* Exercise prompt
Would you print the records below without changing anything?

Object state change records:
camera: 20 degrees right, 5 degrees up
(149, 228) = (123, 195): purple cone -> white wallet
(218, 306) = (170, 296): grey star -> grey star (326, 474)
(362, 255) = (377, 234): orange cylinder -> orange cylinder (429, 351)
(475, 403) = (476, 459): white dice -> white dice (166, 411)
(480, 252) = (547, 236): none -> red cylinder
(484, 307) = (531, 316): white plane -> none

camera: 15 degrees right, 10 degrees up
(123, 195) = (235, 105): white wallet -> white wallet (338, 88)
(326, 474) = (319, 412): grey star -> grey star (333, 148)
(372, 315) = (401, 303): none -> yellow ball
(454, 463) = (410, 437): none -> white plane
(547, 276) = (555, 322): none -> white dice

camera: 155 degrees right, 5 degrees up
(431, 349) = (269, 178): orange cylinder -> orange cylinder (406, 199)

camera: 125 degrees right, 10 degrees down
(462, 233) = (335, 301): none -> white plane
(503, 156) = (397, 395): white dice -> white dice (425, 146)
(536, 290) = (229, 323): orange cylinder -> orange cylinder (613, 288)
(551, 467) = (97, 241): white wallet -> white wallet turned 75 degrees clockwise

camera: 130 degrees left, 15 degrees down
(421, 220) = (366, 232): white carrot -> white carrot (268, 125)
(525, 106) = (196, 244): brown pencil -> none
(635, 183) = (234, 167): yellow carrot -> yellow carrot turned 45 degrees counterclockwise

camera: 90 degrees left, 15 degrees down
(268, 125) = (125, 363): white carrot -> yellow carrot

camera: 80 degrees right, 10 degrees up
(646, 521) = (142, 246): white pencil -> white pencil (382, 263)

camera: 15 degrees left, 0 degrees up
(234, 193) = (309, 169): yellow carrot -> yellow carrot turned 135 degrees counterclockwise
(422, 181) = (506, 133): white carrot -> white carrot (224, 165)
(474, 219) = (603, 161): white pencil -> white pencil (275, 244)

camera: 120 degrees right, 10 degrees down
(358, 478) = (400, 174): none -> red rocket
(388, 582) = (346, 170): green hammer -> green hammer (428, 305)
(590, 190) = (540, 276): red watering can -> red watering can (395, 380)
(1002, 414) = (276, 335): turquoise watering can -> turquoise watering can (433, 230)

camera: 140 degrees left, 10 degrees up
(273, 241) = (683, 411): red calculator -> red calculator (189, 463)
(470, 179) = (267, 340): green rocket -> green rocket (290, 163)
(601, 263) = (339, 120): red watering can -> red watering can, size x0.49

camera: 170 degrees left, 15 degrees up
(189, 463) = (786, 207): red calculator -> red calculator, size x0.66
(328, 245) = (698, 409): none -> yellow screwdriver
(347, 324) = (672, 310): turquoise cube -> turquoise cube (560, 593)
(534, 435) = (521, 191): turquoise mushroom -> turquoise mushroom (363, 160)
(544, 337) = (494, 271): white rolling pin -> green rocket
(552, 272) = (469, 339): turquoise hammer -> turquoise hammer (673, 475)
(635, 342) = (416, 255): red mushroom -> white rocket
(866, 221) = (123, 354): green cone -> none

* Finished exercise
camera: 20 degrees right, 5 degrees up
(149, 228) = (123, 195): purple cone -> white wallet
(218, 306) = (170, 296): grey star -> grey star (326, 474)
(362, 255) = (377, 234): orange cylinder -> orange cylinder (429, 351)
(475, 403) = (476, 459): white dice -> white dice (166, 411)
(480, 252) = (547, 236): none -> red cylinder
(484, 307) = (531, 316): white plane -> none

camera: 15 degrees right, 10 degrees up
(123, 195) = (235, 105): white wallet -> white wallet (338, 88)
(326, 474) = (319, 412): grey star -> grey star (333, 148)
(372, 315) = (401, 303): none -> yellow ball
(454, 463) = (410, 437): none -> white plane
(547, 276) = (555, 322): none -> white dice

camera: 155 degrees right, 5 degrees up
(431, 349) = (269, 178): orange cylinder -> orange cylinder (406, 199)

camera: 125 degrees right, 10 degrees down
(462, 233) = (335, 301): none -> white plane
(503, 156) = (397, 395): white dice -> white dice (425, 146)
(536, 290) = (229, 323): orange cylinder -> orange cylinder (613, 288)
(551, 467) = (97, 241): white wallet -> white wallet turned 75 degrees clockwise

camera: 130 degrees left, 15 degrees down
(421, 220) = (366, 232): white carrot -> white carrot (268, 125)
(525, 106) = (196, 244): brown pencil -> none
(635, 183) = (234, 167): yellow carrot -> yellow carrot turned 45 degrees counterclockwise

camera: 90 degrees left, 15 degrees down
(268, 125) = (125, 363): white carrot -> yellow carrot

camera: 80 degrees right, 10 degrees up
(646, 521) = (142, 246): white pencil -> white pencil (382, 263)

camera: 15 degrees left, 0 degrees up
(234, 193) = (309, 169): yellow carrot -> yellow carrot turned 135 degrees counterclockwise
(422, 181) = (506, 133): white carrot -> white carrot (224, 165)
(474, 219) = (603, 161): white pencil -> white pencil (275, 244)

camera: 120 degrees right, 10 degrees down
(358, 478) = (400, 174): none -> red rocket
(388, 582) = (346, 170): green hammer -> green hammer (428, 305)
(590, 190) = (540, 276): red watering can -> red watering can (395, 380)
(1002, 414) = (276, 335): turquoise watering can -> turquoise watering can (433, 230)

camera: 140 degrees left, 10 degrees up
(273, 241) = (683, 411): red calculator -> red calculator (189, 463)
(470, 179) = (267, 340): green rocket -> green rocket (290, 163)
(601, 263) = (339, 120): red watering can -> red watering can, size x0.49

camera: 170 degrees left, 15 degrees up
(189, 463) = (786, 207): red calculator -> red calculator, size x0.66
(328, 245) = (698, 409): none -> yellow screwdriver
(347, 324) = (672, 310): turquoise cube -> turquoise cube (560, 593)
(534, 435) = (521, 191): turquoise mushroom -> turquoise mushroom (363, 160)
(544, 337) = (494, 271): white rolling pin -> green rocket
(552, 272) = (469, 339): turquoise hammer -> turquoise hammer (673, 475)
(635, 342) = (416, 255): red mushroom -> white rocket
(866, 221) = (123, 354): green cone -> none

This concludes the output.